== Information ==

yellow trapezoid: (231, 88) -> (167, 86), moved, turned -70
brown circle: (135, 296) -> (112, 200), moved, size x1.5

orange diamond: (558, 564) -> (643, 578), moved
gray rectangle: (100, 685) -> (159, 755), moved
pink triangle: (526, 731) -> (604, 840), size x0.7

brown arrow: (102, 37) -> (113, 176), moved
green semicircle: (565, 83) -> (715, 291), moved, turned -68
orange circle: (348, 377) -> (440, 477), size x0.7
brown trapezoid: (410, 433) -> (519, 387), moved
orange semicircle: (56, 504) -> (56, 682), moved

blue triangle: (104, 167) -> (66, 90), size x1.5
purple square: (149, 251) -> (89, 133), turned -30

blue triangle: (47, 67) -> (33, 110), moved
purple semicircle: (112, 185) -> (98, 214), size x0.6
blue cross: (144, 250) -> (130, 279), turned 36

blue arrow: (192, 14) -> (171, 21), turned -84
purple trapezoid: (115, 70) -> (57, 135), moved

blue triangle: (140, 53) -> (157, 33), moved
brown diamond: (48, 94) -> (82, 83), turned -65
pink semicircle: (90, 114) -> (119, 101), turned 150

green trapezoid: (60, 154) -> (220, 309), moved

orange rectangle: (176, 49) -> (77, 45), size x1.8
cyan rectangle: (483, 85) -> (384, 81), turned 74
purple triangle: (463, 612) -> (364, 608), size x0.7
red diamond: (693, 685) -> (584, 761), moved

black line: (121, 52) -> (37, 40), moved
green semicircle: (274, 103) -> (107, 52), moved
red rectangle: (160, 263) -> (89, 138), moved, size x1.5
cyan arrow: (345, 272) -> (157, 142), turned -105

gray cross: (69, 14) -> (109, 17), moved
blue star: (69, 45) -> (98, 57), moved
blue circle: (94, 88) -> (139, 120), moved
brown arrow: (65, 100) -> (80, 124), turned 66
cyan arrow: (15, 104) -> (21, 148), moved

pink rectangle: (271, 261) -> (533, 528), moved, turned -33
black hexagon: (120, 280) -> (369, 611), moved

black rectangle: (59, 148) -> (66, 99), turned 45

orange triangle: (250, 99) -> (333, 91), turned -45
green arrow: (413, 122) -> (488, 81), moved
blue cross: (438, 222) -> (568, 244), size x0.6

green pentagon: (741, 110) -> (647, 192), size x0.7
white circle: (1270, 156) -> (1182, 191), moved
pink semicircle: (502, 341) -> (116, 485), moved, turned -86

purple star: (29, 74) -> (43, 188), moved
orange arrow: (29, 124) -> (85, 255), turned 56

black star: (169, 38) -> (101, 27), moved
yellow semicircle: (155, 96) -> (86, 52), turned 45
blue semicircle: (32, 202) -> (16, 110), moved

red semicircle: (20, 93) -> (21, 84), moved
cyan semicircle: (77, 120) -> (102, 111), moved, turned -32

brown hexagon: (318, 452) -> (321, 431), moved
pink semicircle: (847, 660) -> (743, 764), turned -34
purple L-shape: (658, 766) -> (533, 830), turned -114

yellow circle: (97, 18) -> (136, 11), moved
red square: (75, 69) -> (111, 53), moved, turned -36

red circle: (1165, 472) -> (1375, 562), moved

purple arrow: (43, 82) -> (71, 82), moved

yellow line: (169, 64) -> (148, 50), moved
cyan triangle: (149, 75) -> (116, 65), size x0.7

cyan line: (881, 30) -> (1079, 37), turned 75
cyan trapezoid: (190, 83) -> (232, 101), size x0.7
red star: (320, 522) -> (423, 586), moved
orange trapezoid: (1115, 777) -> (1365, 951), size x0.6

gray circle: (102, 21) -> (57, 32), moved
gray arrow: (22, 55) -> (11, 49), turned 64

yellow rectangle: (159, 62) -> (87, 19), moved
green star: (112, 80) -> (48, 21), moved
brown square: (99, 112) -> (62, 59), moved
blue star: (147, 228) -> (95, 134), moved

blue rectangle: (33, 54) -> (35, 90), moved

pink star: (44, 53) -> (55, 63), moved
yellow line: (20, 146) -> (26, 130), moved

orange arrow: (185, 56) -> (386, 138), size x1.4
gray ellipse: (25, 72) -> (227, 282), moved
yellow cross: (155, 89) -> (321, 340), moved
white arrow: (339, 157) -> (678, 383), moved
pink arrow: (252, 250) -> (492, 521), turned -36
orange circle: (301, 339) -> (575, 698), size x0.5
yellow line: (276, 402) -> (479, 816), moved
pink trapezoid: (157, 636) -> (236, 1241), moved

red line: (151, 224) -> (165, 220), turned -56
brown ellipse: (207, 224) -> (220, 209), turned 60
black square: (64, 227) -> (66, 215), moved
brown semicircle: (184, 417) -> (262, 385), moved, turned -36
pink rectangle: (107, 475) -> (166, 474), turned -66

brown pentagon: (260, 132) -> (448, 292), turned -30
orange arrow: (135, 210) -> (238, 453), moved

===

§ **Problem details**
Copy out each line from the preceding entries that mentions the word "square".

§ **Task solution**
purple square: (149, 251) -> (89, 133), turned -30
red square: (75, 69) -> (111, 53), moved, turned -36
brown square: (99, 112) -> (62, 59), moved
black square: (64, 227) -> (66, 215), moved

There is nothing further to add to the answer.